## [What you are asked to do]
Exactly as written, transcribe the lines that run from the one containing "blue flashlight [464,210,566,287]" to the end of the records below.

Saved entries
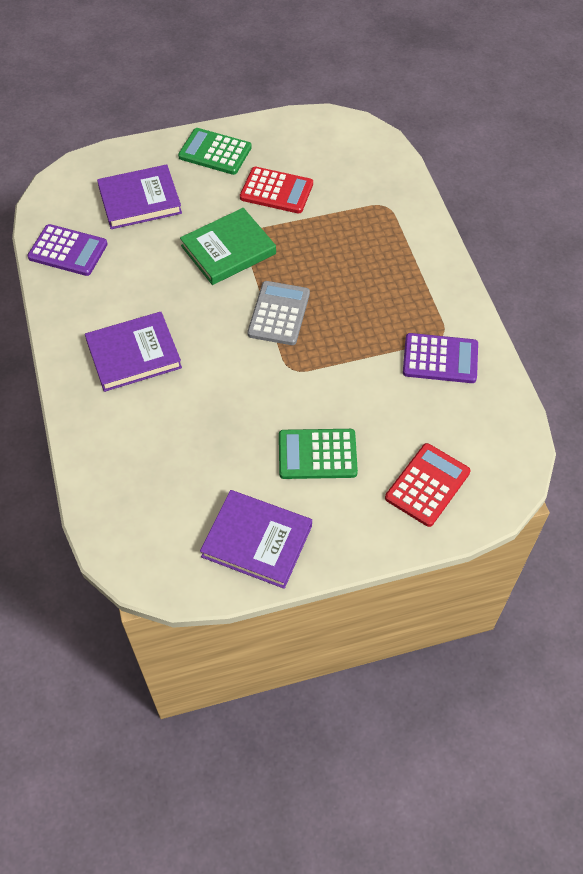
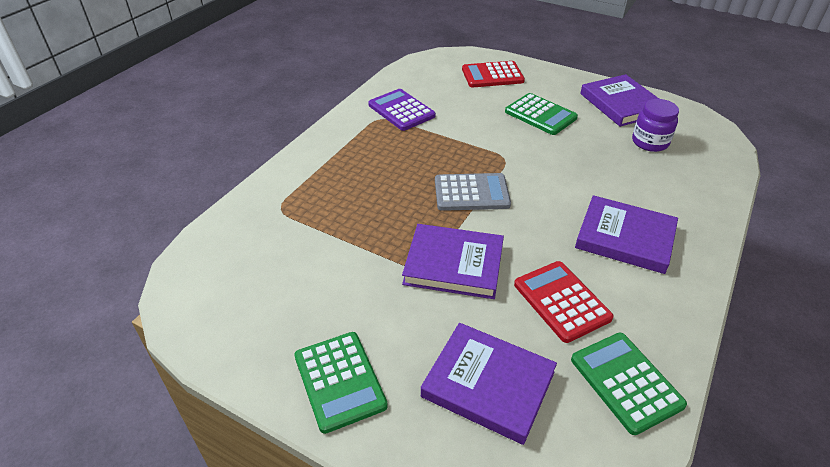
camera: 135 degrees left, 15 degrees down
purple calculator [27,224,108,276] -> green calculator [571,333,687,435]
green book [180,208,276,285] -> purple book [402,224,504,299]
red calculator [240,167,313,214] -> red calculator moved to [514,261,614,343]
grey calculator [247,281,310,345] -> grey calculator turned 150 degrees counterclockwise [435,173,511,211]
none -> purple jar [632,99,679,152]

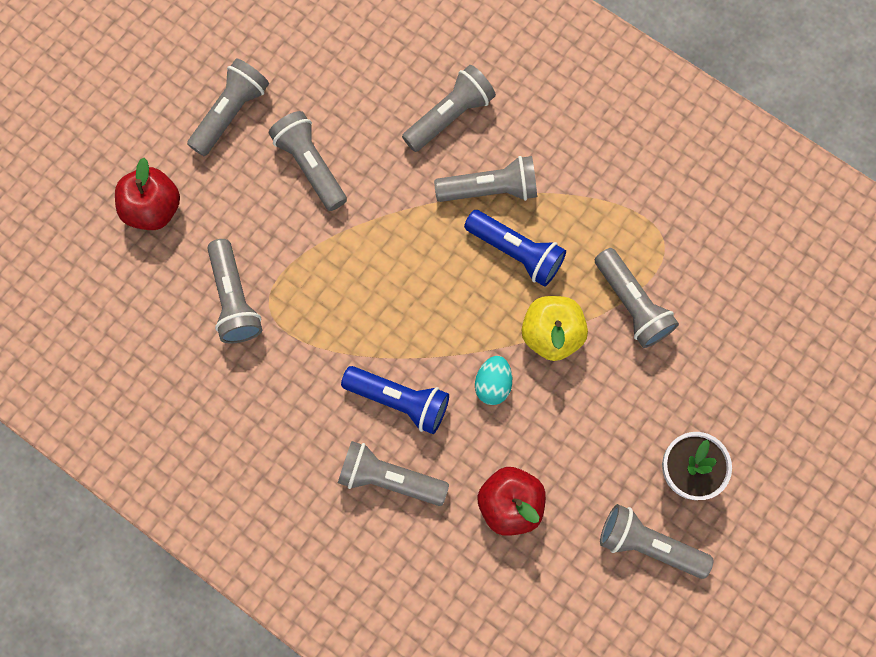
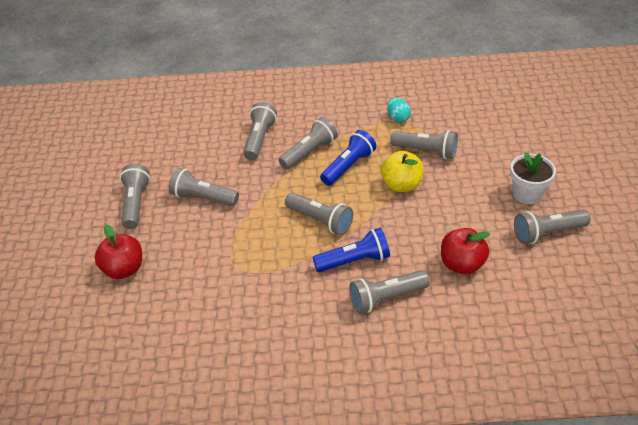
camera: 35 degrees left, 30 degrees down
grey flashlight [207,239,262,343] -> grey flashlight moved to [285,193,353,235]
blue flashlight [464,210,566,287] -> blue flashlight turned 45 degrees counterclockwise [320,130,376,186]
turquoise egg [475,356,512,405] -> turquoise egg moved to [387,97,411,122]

## [Written solution]
blue flashlight [464,210,566,287] -> blue flashlight turned 45 degrees counterclockwise [320,130,376,186]
turquoise egg [475,356,512,405] -> turquoise egg moved to [387,97,411,122]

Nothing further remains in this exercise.